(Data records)
== == ==
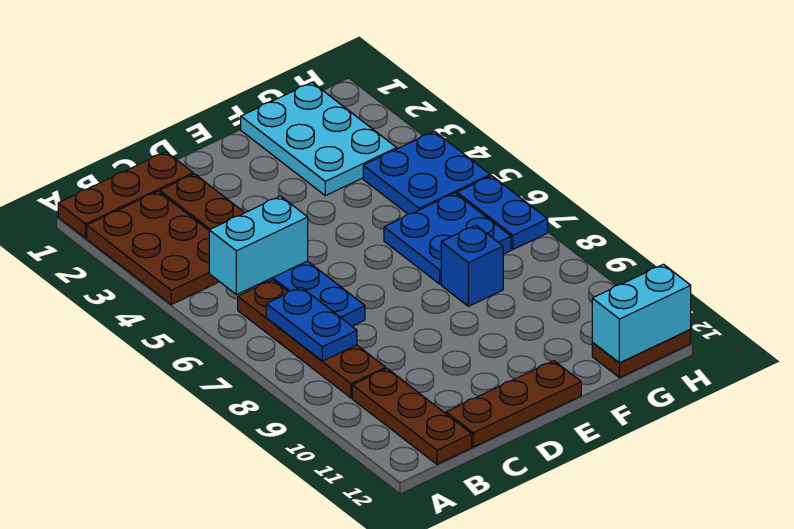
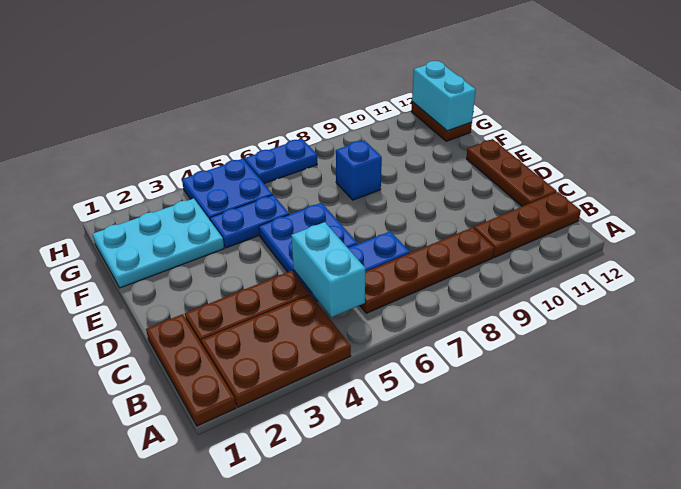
blue 1x2 plate [266,287,357,361] -> blue 1x2 plate moved to [210,195,289,248]
blue 2x2 plate [384,193,511,284] -> blue 2x2 plate moved to [259,203,358,273]

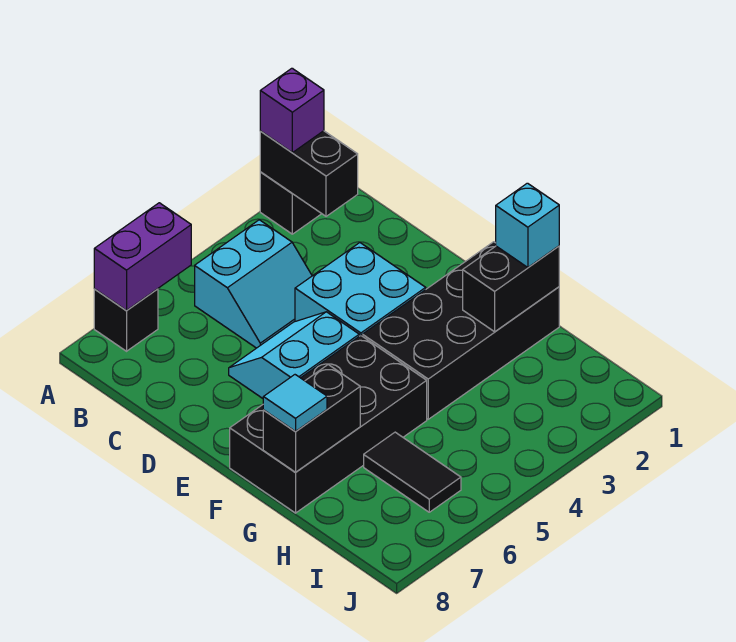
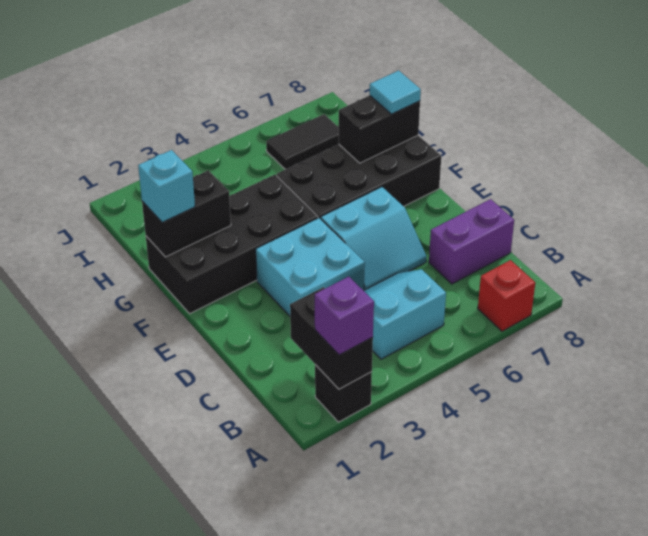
purple 1x2 brick [94,203,191,310] -> purple 1x2 brick moved to [429,199,514,284]
black 1x1 brick [94,289,158,351] -> red 1x1 brick [478,260,535,331]
black 1x2 tile [364,432,461,512] -> black 1x2 tile turned to [266,114,339,169]

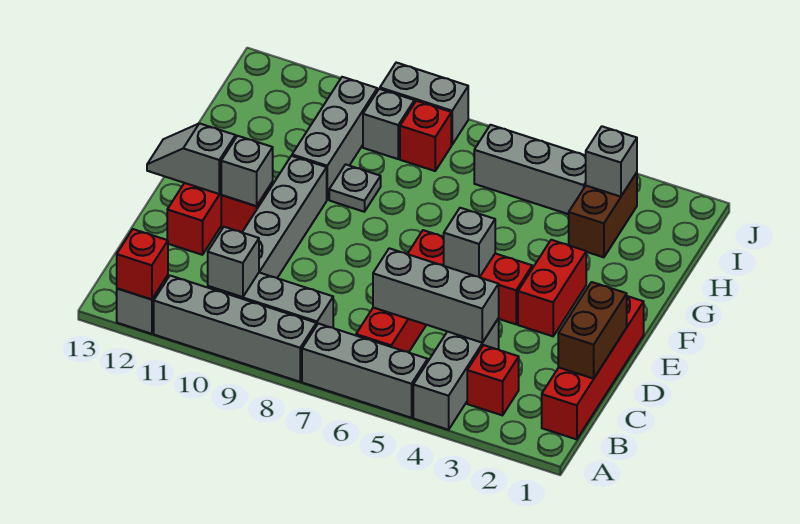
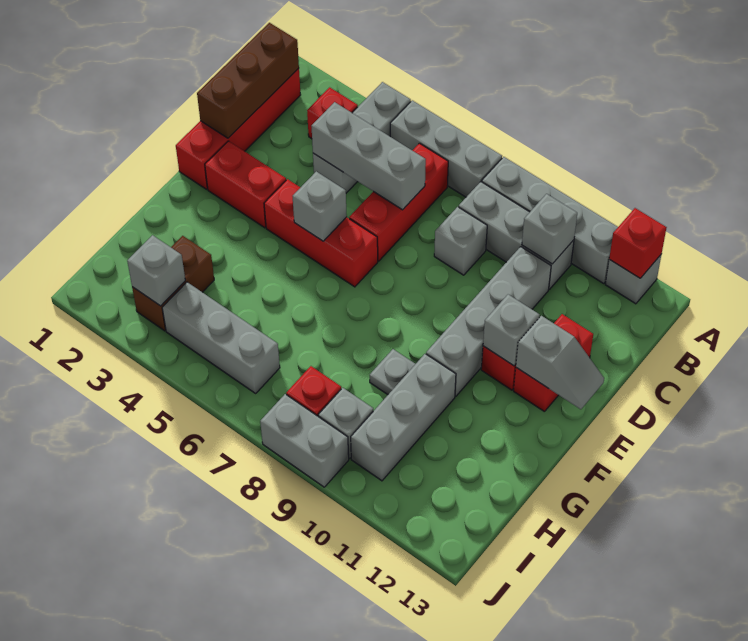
brown 1x2 brick [558,282,627,379] -> brown 1x3 brick [197,23,299,138]
none -> grey 1x1 brick [434,207,487,275]
red 1x2 brick [518,240,586,336] -> red 1x2 brick turned to [205,141,286,228]

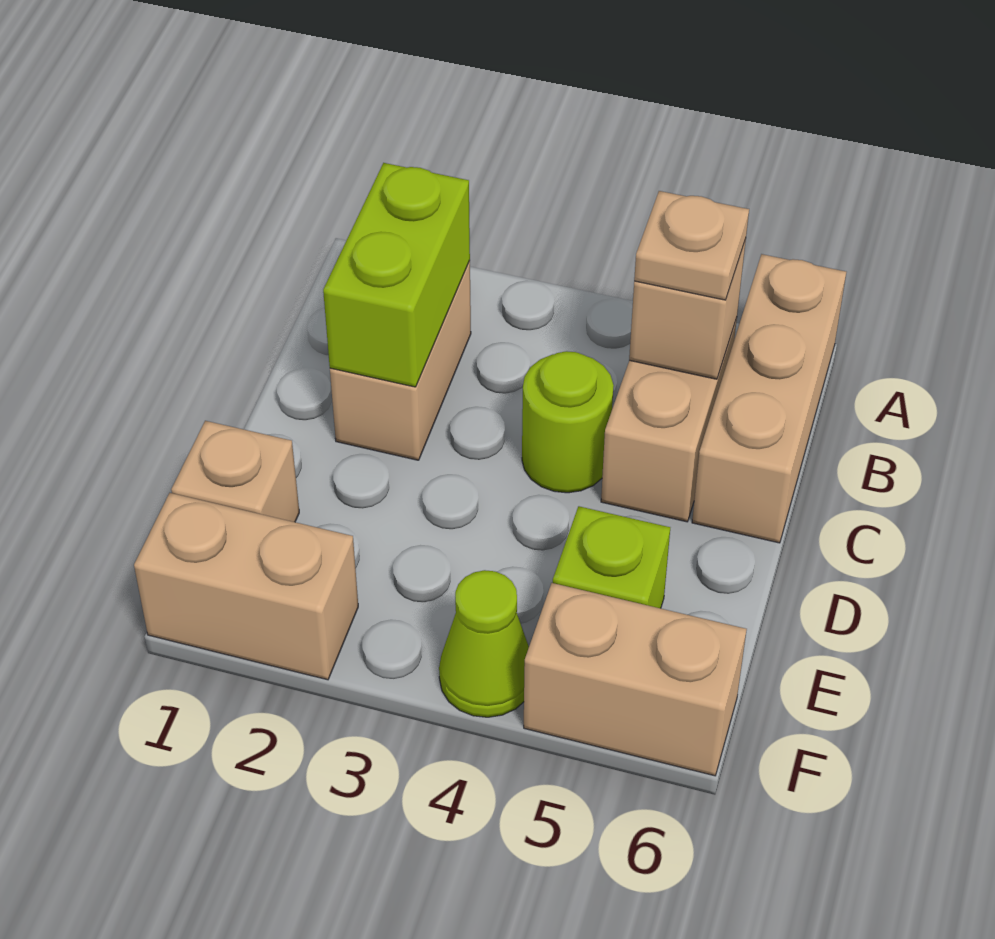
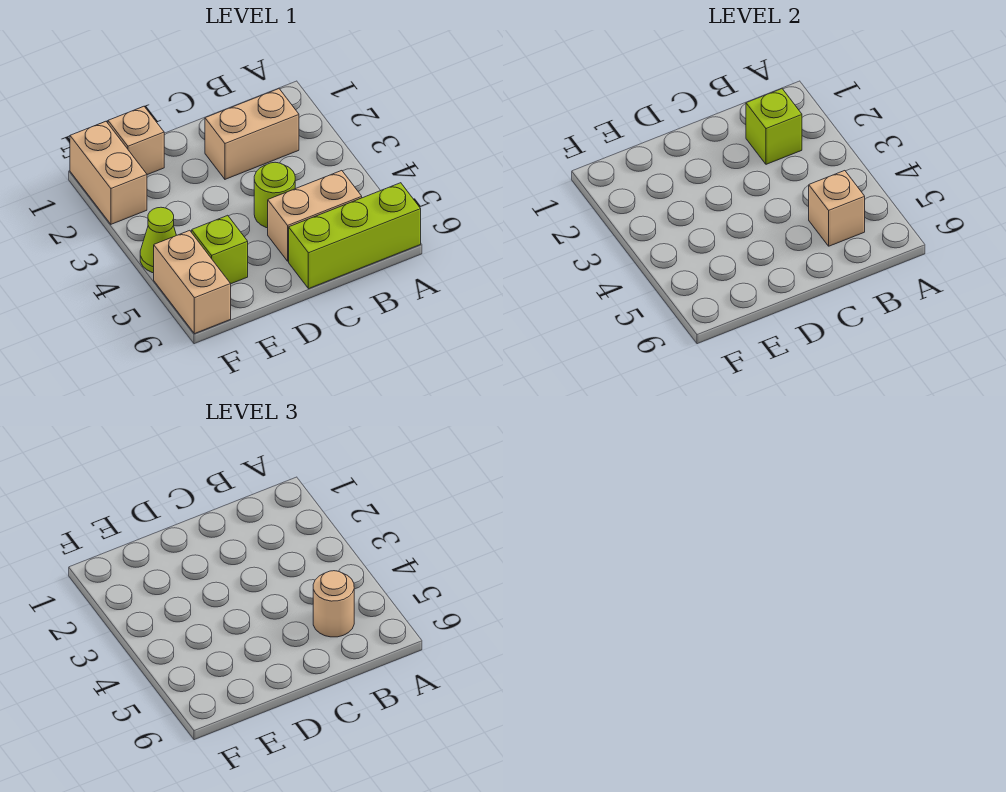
tan 1x3 brick [692,254,846,543] -> lime 1x3 brick [289,183,421,289]
lime 1x2 brick [323,163,470,387] -> lime 1x1 brick [746,89,802,164]
tan 1x1 plate [634,191,749,300] -> tan 1x1 round brick [313,571,354,637]

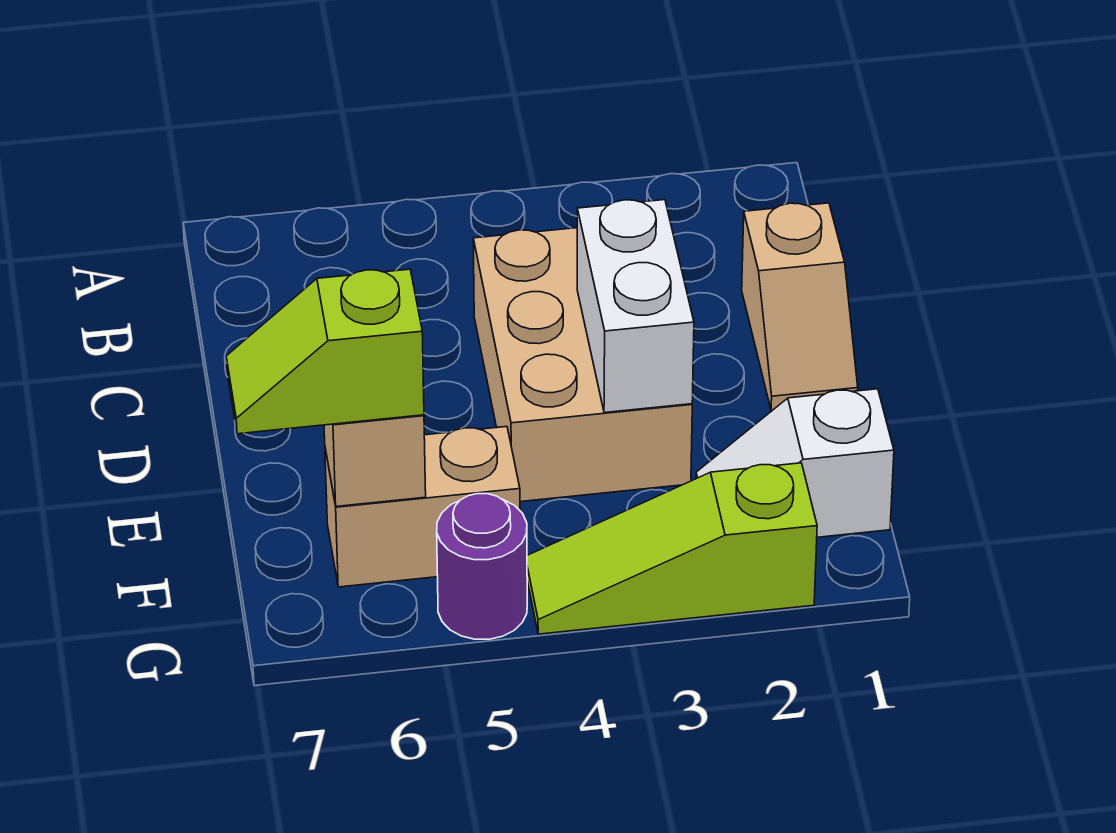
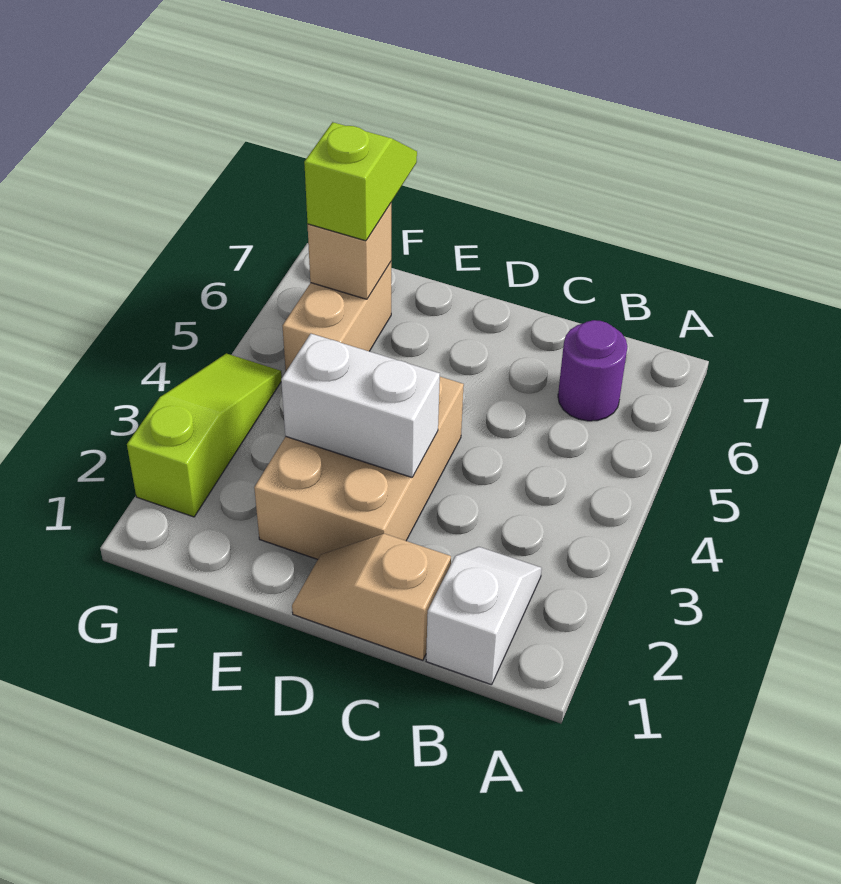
tan 2x3 brick [473,228,692,502] -> tan 2x3 brick turned to [254,377,464,559]
white 1x2 slope [696,389,894,537] -> white 1x2 slope moved to [426,547,542,685]
purple 1x1 round brick [437,494,527,639] -> purple 1x1 round brick moved to [558,320,628,421]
== == ==
▶ [Task item] Write out each entry above once more, exactly as written, and drop the pictures.

▶ [Exercise output]
blue 1x2 plate [266,287,357,361] -> blue 1x2 plate moved to [210,195,289,248]
blue 2x2 plate [384,193,511,284] -> blue 2x2 plate moved to [259,203,358,273]

purple 1x2 brick [94,203,191,310] -> purple 1x2 brick moved to [429,199,514,284]
black 1x1 brick [94,289,158,351] -> red 1x1 brick [478,260,535,331]
black 1x2 tile [364,432,461,512] -> black 1x2 tile turned to [266,114,339,169]

brown 1x2 brick [558,282,627,379] -> brown 1x3 brick [197,23,299,138]
none -> grey 1x1 brick [434,207,487,275]
red 1x2 brick [518,240,586,336] -> red 1x2 brick turned to [205,141,286,228]

tan 1x3 brick [692,254,846,543] -> lime 1x3 brick [289,183,421,289]
lime 1x2 brick [323,163,470,387] -> lime 1x1 brick [746,89,802,164]
tan 1x1 plate [634,191,749,300] -> tan 1x1 round brick [313,571,354,637]

tan 2x3 brick [473,228,692,502] -> tan 2x3 brick turned to [254,377,464,559]
white 1x2 slope [696,389,894,537] -> white 1x2 slope moved to [426,547,542,685]
purple 1x1 round brick [437,494,527,639] -> purple 1x1 round brick moved to [558,320,628,421]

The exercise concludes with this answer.